▸ DIRECTIONS
One number alone answers this: the count of lines below in which the word "purple" is found.

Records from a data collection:
┌──

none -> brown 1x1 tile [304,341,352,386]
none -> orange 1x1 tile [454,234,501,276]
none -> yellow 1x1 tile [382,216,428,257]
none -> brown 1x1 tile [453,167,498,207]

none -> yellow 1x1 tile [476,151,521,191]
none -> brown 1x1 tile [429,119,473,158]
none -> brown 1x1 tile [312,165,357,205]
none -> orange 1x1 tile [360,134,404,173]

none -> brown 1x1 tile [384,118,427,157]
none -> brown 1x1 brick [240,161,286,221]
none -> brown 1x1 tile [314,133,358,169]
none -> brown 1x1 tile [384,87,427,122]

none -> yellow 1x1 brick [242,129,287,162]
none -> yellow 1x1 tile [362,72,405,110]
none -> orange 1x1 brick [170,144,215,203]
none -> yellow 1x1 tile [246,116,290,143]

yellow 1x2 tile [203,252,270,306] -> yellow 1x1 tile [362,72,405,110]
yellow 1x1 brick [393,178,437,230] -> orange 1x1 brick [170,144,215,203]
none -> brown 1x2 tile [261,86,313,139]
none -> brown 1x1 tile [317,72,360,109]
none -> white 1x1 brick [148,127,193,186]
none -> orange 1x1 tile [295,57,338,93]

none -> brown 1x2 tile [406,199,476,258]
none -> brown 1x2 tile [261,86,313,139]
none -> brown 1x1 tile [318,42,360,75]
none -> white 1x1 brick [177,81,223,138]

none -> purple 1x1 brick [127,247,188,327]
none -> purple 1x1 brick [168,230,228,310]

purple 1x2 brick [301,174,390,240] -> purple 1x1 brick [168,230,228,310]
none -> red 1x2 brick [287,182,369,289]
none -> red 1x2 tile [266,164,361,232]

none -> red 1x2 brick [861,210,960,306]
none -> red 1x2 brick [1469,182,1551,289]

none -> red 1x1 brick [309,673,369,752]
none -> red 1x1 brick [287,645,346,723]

└──

▸ EXERCISE OUTPUT
3